* Task to complete
What is needed is a verbatim copy of each record below.

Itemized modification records
+ + + + + + +
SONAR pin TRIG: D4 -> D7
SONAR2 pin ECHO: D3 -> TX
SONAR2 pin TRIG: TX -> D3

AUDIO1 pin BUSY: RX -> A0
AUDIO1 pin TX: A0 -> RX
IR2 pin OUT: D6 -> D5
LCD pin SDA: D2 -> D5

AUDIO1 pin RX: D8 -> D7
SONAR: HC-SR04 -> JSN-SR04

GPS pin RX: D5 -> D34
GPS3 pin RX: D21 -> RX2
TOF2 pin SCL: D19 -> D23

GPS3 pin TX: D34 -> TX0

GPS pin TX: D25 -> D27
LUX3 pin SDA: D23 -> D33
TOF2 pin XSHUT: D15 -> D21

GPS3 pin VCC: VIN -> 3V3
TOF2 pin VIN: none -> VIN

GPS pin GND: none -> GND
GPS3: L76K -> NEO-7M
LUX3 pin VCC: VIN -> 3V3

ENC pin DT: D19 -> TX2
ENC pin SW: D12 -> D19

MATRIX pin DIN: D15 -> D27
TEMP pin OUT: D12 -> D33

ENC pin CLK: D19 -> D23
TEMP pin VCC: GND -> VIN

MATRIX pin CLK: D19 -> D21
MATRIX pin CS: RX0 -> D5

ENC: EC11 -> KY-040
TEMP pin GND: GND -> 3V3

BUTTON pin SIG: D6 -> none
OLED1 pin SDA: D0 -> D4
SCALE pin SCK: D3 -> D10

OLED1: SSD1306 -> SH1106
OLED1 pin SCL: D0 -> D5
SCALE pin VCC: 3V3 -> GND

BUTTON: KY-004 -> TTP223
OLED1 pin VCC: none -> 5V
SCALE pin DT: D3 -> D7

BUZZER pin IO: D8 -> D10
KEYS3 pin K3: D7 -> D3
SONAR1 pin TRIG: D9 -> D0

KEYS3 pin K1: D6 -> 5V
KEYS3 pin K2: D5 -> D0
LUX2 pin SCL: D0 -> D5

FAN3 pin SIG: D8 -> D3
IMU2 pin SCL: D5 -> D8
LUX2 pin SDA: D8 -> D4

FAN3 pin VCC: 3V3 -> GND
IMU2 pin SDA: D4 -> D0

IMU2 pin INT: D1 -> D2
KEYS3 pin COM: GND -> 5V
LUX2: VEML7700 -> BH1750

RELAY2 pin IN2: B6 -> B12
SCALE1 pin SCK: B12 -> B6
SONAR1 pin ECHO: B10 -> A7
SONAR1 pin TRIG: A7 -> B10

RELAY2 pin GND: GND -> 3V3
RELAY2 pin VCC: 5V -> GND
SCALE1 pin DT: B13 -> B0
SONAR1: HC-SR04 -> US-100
+ + + + + + +
* Written solution
SONAR pin TRIG: D4 -> D7
SONAR2 pin ECHO: D3 -> TX
SONAR2 pin TRIG: TX -> D3

AUDIO1 pin BUSY: RX -> A0
AUDIO1 pin TX: A0 -> RX
IR2 pin OUT: D6 -> D5
LCD pin SDA: D2 -> D5

AUDIO1 pin RX: D8 -> D7
SONAR: HC-SR04 -> JSN-SR04

GPS pin RX: D5 -> D34
GPS3 pin RX: D21 -> RX2
TOF2 pin SCL: D19 -> D23

GPS3 pin TX: D34 -> TX0

GPS pin TX: D25 -> D27
LUX3 pin SDA: D23 -> D33
TOF2 pin XSHUT: D15 -> D21

GPS3 pin VCC: VIN -> 3V3
TOF2 pin VIN: none -> VIN

GPS pin GND: none -> GND
GPS3: L76K -> NEO-7M
LUX3 pin VCC: VIN -> 3V3

ENC pin DT: D19 -> TX2
ENC pin SW: D12 -> D19

MATRIX pin DIN: D15 -> D27
TEMP pin OUT: D12 -> D33

ENC pin CLK: D19 -> D23
TEMP pin VCC: GND -> VIN

MATRIX pin CLK: D19 -> D21
MATRIX pin CS: RX0 -> D5

ENC: EC11 -> KY-040
TEMP pin GND: GND -> 3V3

BUTTON pin SIG: D6 -> none
OLED1 pin SDA: D0 -> D4
SCALE pin SCK: D3 -> D10

OLED1: SSD1306 -> SH1106
OLED1 pin SCL: D0 -> D5
SCALE pin VCC: 3V3 -> GND

BUTTON: KY-004 -> TTP223
OLED1 pin VCC: none -> 5V
SCALE pin DT: D3 -> D7

BUZZER pin IO: D8 -> D10
KEYS3 pin K3: D7 -> D3
SONAR1 pin TRIG: D9 -> D0

KEYS3 pin K1: D6 -> 5V
KEYS3 pin K2: D5 -> D0
LUX2 pin SCL: D0 -> D5

FAN3 pin SIG: D8 -> D3
IMU2 pin SCL: D5 -> D8
LUX2 pin SDA: D8 -> D4

FAN3 pin VCC: 3V3 -> GND
IMU2 pin SDA: D4 -> D0

IMU2 pin INT: D1 -> D2
KEYS3 pin COM: GND -> 5V
LUX2: VEML7700 -> BH1750

RELAY2 pin IN2: B6 -> B12
SCALE1 pin SCK: B12 -> B6
SONAR1 pin ECHO: B10 -> A7
SONAR1 pin TRIG: A7 -> B10

RELAY2 pin GND: GND -> 3V3
RELAY2 pin VCC: 5V -> GND
SCALE1 pin DT: B13 -> B0
SONAR1: HC-SR04 -> US-100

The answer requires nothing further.